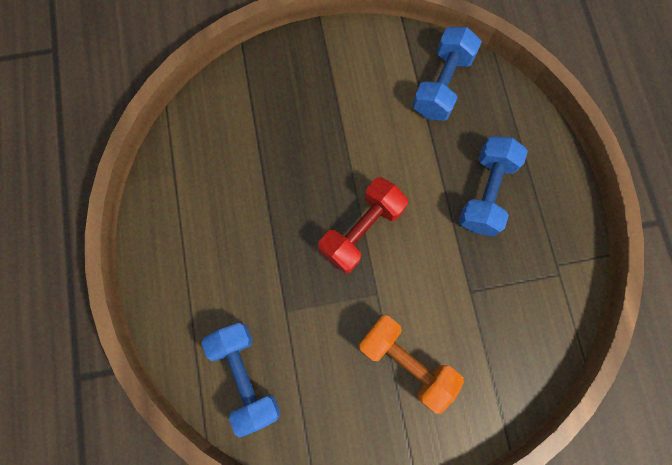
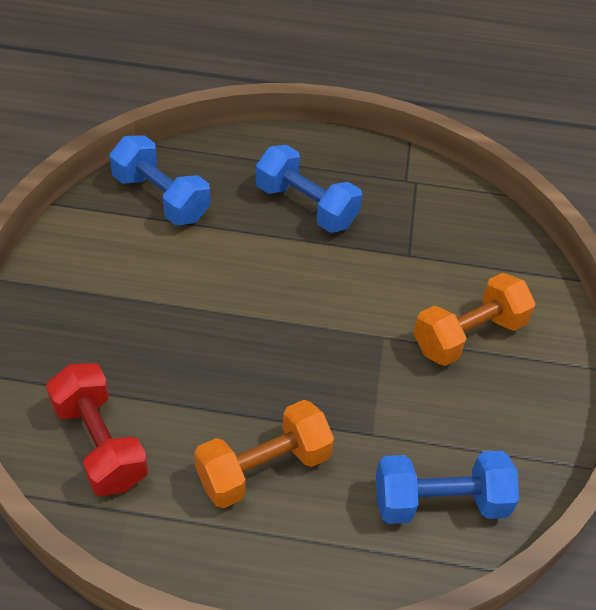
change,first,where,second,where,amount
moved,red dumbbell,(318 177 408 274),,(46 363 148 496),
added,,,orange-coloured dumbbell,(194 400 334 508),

##############################

#### [Work instructions]
Where the material contains pictures, leave them out and copy the rest verbatim.

#### [Answer for the task]
change,first,where,second,where,amount
moved,red dumbbell,(318 177 408 274),,(46 363 148 496),
added,,,orange-coloured dumbbell,(194 400 334 508),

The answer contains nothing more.